Below are entries. Reproduce exactly the lines between the line holding "red cube: 14 -> 15" and the line holding "grey box: 2 -> 4", inclusive, and only those.

(Dataset items)

_ _ _ _ _ _ _

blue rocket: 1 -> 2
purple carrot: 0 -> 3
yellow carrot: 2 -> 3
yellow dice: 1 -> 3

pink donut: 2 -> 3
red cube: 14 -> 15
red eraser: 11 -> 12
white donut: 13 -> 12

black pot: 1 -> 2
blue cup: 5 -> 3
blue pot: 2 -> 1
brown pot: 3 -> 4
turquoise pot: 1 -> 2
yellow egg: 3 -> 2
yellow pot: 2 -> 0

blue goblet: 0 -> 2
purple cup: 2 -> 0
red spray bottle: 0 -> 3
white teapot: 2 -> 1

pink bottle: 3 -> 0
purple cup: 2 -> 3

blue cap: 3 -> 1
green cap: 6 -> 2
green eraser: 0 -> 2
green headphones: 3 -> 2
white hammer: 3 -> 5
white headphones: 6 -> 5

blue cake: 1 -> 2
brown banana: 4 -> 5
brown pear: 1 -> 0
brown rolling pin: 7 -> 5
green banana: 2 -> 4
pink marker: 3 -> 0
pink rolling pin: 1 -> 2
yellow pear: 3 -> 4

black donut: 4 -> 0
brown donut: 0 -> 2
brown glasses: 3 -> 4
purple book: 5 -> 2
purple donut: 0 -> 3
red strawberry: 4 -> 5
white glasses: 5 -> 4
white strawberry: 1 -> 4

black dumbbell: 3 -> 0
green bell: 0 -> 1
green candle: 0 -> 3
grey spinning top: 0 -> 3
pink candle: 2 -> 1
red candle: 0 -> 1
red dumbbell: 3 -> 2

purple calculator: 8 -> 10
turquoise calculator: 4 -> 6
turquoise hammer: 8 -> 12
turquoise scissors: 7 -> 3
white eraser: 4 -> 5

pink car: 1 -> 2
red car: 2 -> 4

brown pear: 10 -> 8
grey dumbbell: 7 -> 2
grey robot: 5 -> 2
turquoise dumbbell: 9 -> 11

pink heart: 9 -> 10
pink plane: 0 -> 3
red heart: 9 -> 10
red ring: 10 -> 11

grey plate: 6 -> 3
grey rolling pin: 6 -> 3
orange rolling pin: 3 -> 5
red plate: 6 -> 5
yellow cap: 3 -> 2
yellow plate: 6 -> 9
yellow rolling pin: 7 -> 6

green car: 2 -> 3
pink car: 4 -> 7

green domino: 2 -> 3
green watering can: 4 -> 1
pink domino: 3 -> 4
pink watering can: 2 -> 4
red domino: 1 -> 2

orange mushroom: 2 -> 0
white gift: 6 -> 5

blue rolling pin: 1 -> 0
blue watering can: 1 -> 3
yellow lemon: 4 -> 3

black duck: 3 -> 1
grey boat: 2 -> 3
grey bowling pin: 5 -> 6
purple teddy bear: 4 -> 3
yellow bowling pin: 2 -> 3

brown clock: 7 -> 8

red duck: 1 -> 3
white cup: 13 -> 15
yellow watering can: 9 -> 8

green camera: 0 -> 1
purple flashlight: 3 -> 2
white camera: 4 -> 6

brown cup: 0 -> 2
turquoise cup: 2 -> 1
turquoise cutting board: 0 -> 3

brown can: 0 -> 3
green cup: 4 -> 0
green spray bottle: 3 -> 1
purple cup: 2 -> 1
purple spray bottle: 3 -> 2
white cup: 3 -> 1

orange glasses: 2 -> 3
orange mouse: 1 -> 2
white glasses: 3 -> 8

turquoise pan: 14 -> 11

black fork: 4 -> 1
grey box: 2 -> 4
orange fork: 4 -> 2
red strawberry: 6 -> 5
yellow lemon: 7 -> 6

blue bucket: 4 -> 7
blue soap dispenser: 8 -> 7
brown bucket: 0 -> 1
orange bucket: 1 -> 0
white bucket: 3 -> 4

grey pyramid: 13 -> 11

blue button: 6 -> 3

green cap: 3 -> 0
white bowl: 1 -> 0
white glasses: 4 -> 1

_ _ _ _ _ _ _

*COMPLETED EXERCISE:*
red cube: 14 -> 15
red eraser: 11 -> 12
white donut: 13 -> 12

black pot: 1 -> 2
blue cup: 5 -> 3
blue pot: 2 -> 1
brown pot: 3 -> 4
turquoise pot: 1 -> 2
yellow egg: 3 -> 2
yellow pot: 2 -> 0

blue goblet: 0 -> 2
purple cup: 2 -> 0
red spray bottle: 0 -> 3
white teapot: 2 -> 1

pink bottle: 3 -> 0
purple cup: 2 -> 3

blue cap: 3 -> 1
green cap: 6 -> 2
green eraser: 0 -> 2
green headphones: 3 -> 2
white hammer: 3 -> 5
white headphones: 6 -> 5

blue cake: 1 -> 2
brown banana: 4 -> 5
brown pear: 1 -> 0
brown rolling pin: 7 -> 5
green banana: 2 -> 4
pink marker: 3 -> 0
pink rolling pin: 1 -> 2
yellow pear: 3 -> 4

black donut: 4 -> 0
brown donut: 0 -> 2
brown glasses: 3 -> 4
purple book: 5 -> 2
purple donut: 0 -> 3
red strawberry: 4 -> 5
white glasses: 5 -> 4
white strawberry: 1 -> 4

black dumbbell: 3 -> 0
green bell: 0 -> 1
green candle: 0 -> 3
grey spinning top: 0 -> 3
pink candle: 2 -> 1
red candle: 0 -> 1
red dumbbell: 3 -> 2

purple calculator: 8 -> 10
turquoise calculator: 4 -> 6
turquoise hammer: 8 -> 12
turquoise scissors: 7 -> 3
white eraser: 4 -> 5

pink car: 1 -> 2
red car: 2 -> 4

brown pear: 10 -> 8
grey dumbbell: 7 -> 2
grey robot: 5 -> 2
turquoise dumbbell: 9 -> 11

pink heart: 9 -> 10
pink plane: 0 -> 3
red heart: 9 -> 10
red ring: 10 -> 11

grey plate: 6 -> 3
grey rolling pin: 6 -> 3
orange rolling pin: 3 -> 5
red plate: 6 -> 5
yellow cap: 3 -> 2
yellow plate: 6 -> 9
yellow rolling pin: 7 -> 6

green car: 2 -> 3
pink car: 4 -> 7

green domino: 2 -> 3
green watering can: 4 -> 1
pink domino: 3 -> 4
pink watering can: 2 -> 4
red domino: 1 -> 2

orange mushroom: 2 -> 0
white gift: 6 -> 5

blue rolling pin: 1 -> 0
blue watering can: 1 -> 3
yellow lemon: 4 -> 3

black duck: 3 -> 1
grey boat: 2 -> 3
grey bowling pin: 5 -> 6
purple teddy bear: 4 -> 3
yellow bowling pin: 2 -> 3

brown clock: 7 -> 8

red duck: 1 -> 3
white cup: 13 -> 15
yellow watering can: 9 -> 8

green camera: 0 -> 1
purple flashlight: 3 -> 2
white camera: 4 -> 6

brown cup: 0 -> 2
turquoise cup: 2 -> 1
turquoise cutting board: 0 -> 3

brown can: 0 -> 3
green cup: 4 -> 0
green spray bottle: 3 -> 1
purple cup: 2 -> 1
purple spray bottle: 3 -> 2
white cup: 3 -> 1

orange glasses: 2 -> 3
orange mouse: 1 -> 2
white glasses: 3 -> 8

turquoise pan: 14 -> 11

black fork: 4 -> 1
grey box: 2 -> 4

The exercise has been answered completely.